Before-and-after change data:

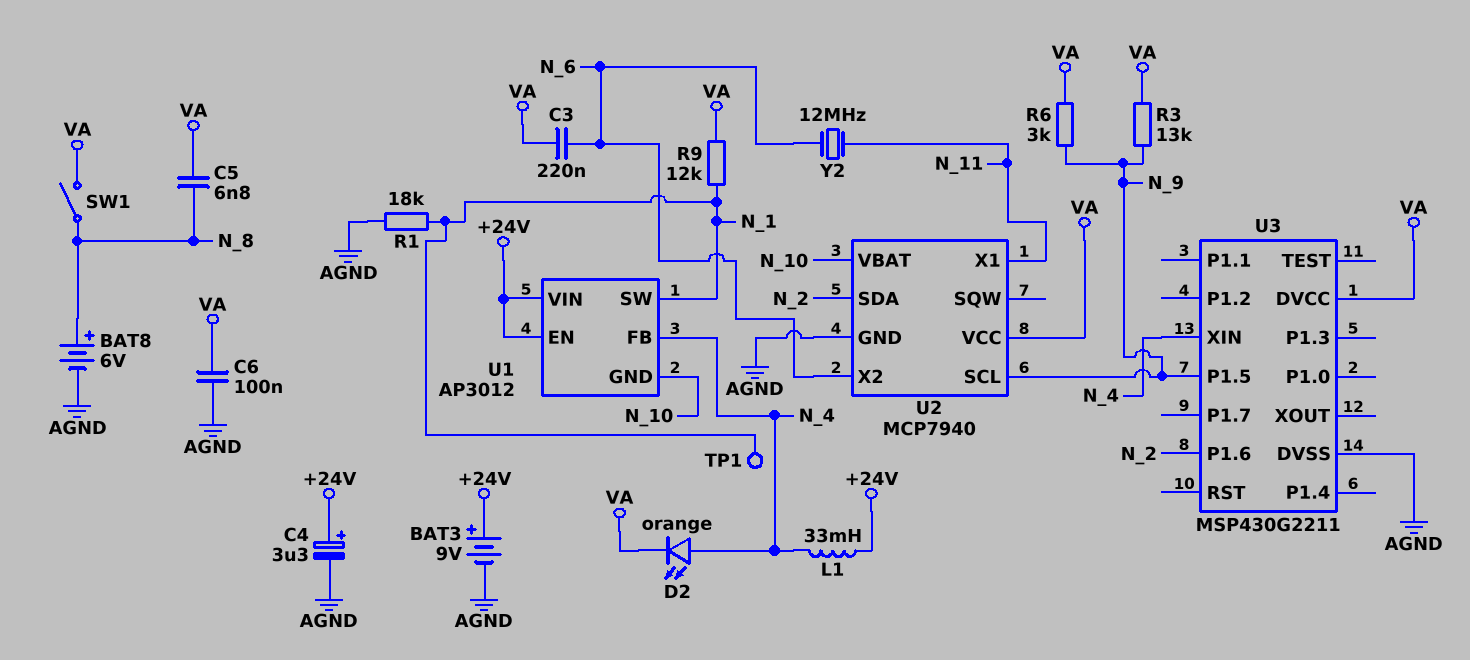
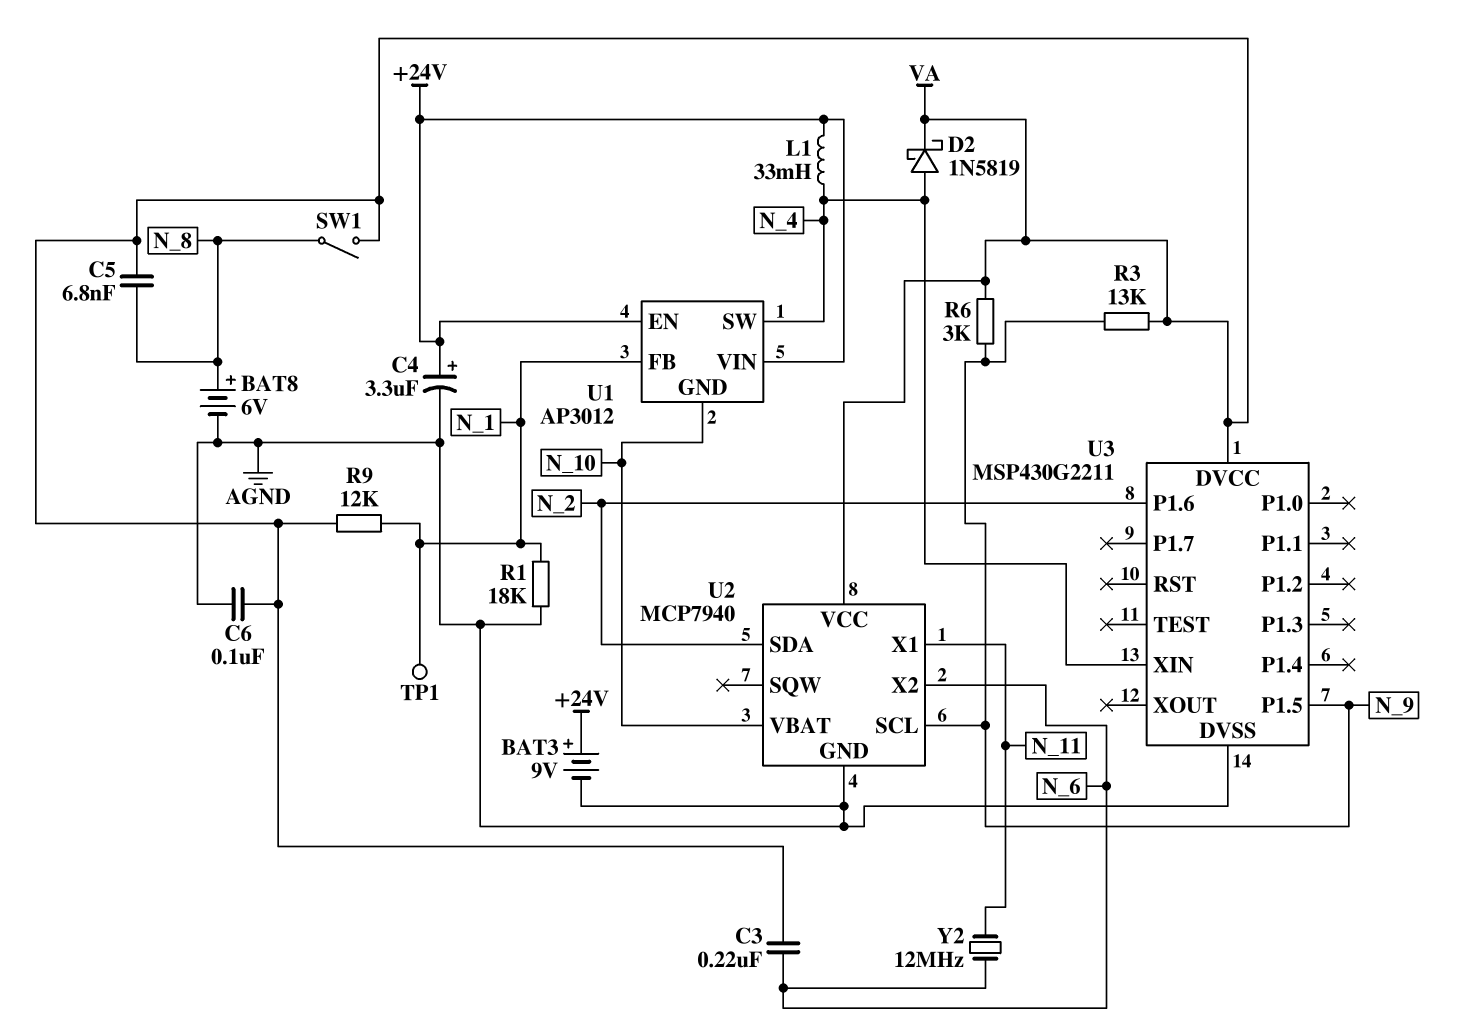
D2: LED orange (A N_4, K VA) -> schottky 1N5819 (A N_4, K VA)
U1 pin FB: N_4 -> N_1
U1 pin SW: N_1 -> N_4

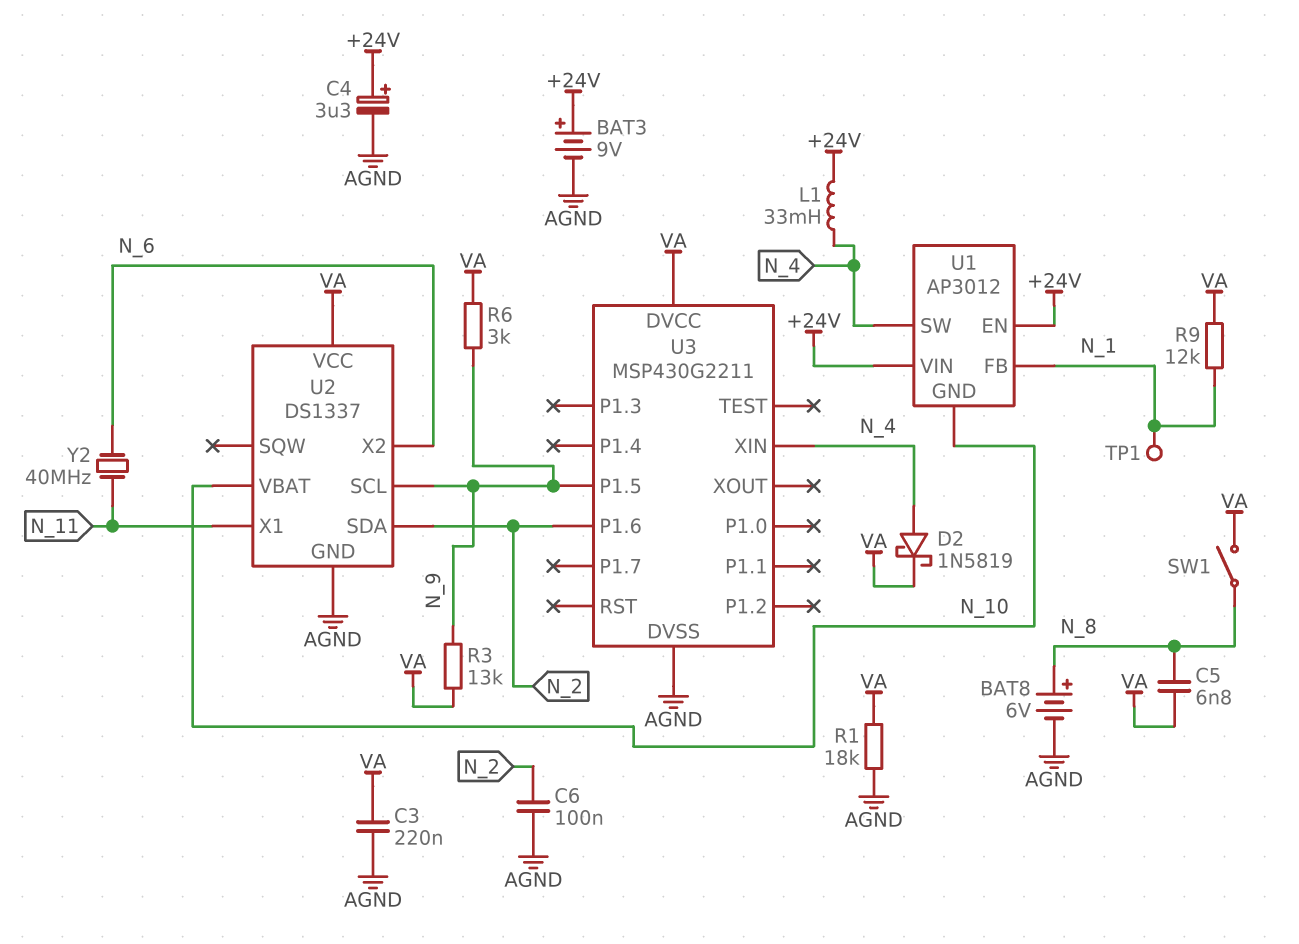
C3: 220nF (N_6, VA) -> 220nF (AGND, VA)
C6: 100nF (AGND, VA) -> 100nF (AGND, N_2)
R1: 18k (AGND, N_1) -> 18k (AGND, VA)
U2: MCP7940 -> DS1337
Y2: 12MHz (N_6, N_11) -> 40MHz (N_6, N_11)

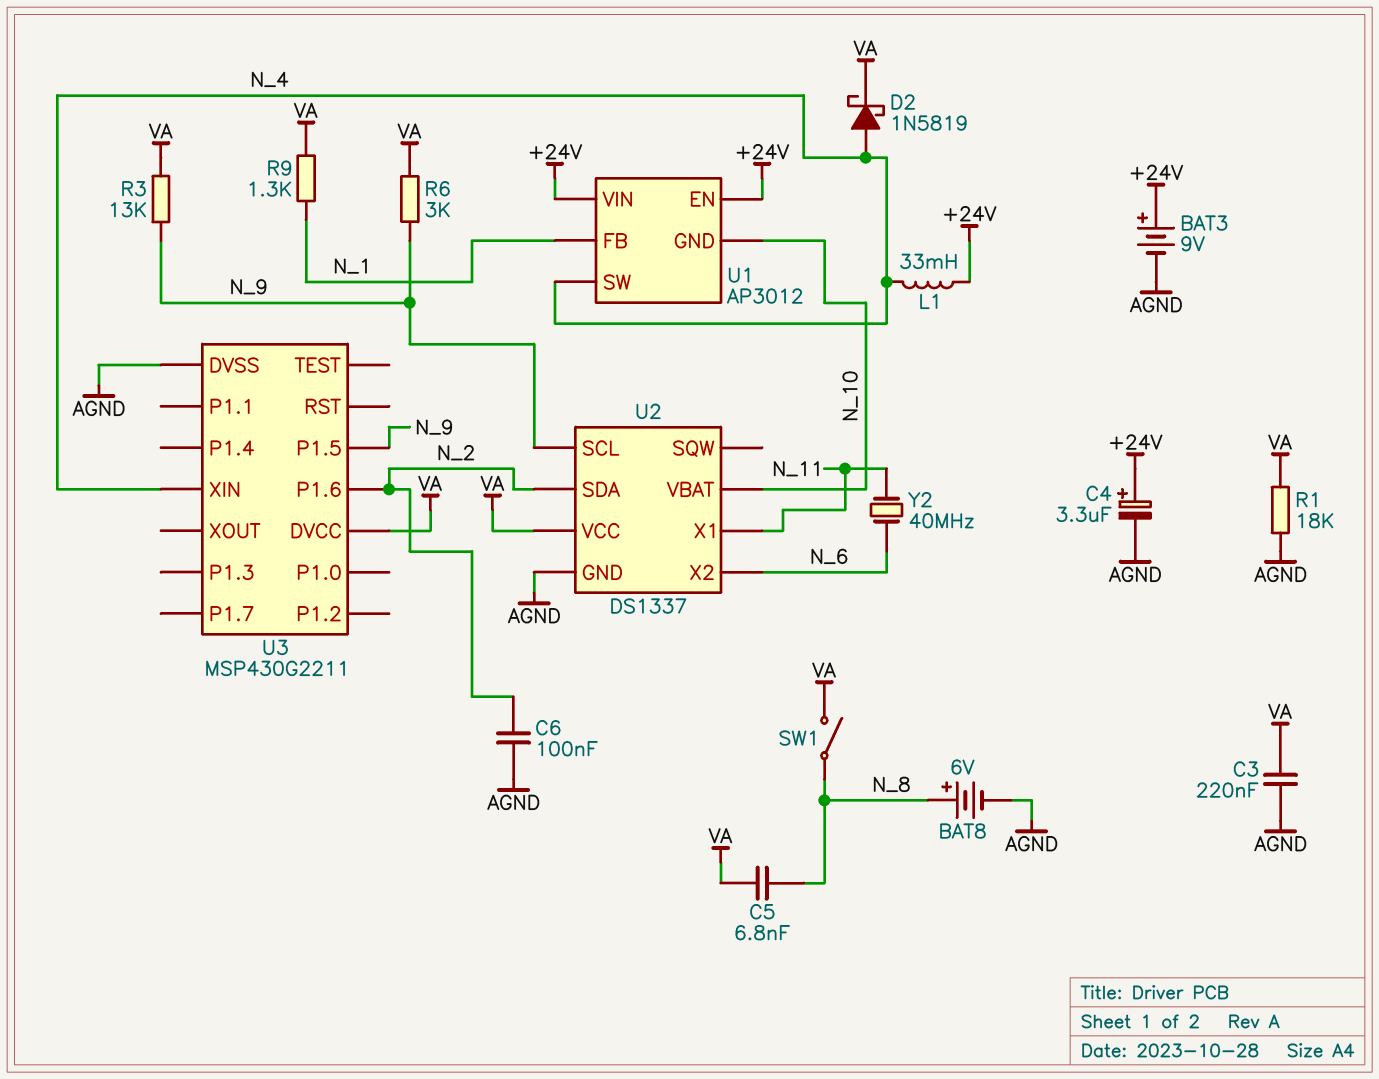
R9: 12k (N_1, VA) -> 1.3k (N_1, VA)
TP1: test point (N_1) -> none

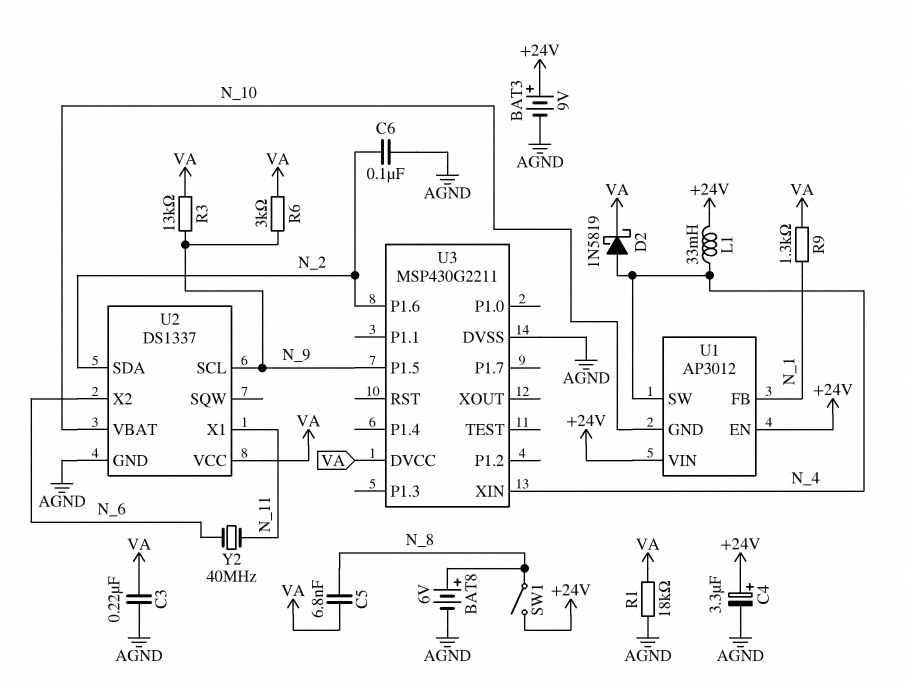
SW1: switch (N_8, VA) -> switch (+24V, N_8)

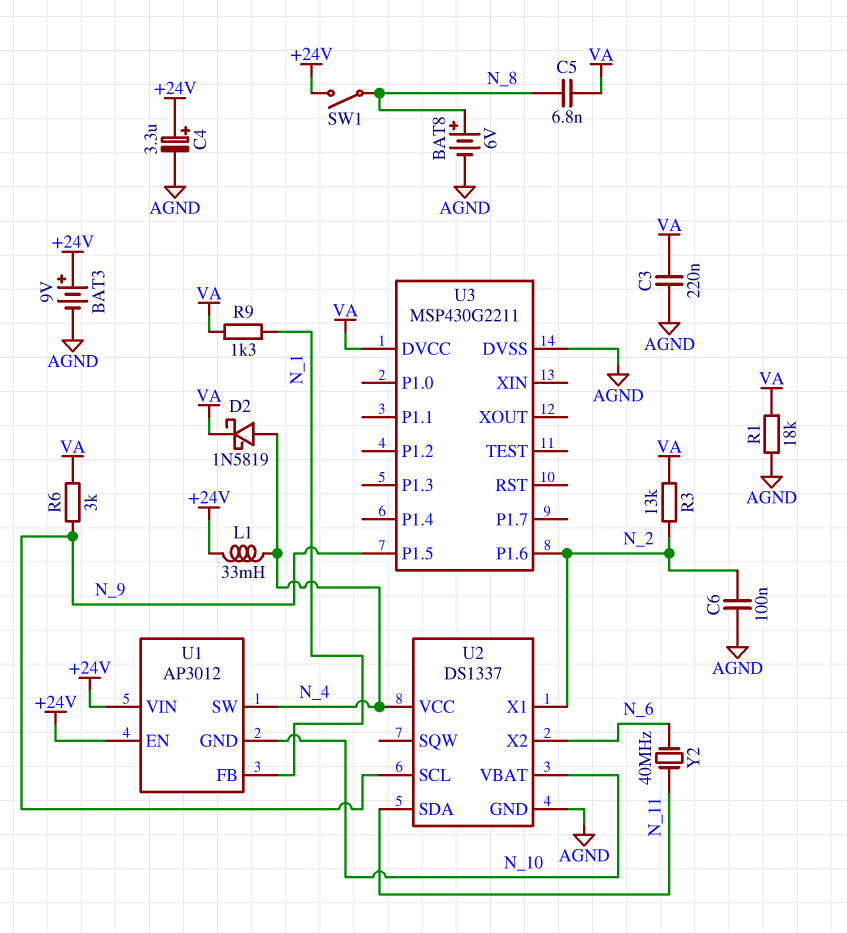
R3: 13k (N_9, VA) -> 13k (N_2, VA)
U2 pin SDA: N_2 -> N_11
U2 pin VCC: VA -> N_4
U2 pin X1: N_11 -> N_2
U3 pin XIN: N_4 -> none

Problem: With "none" as the search string, filter the records and return each line that has it.

Output for this task:
TP1: test point (N_1) -> none
U3 pin XIN: N_4 -> none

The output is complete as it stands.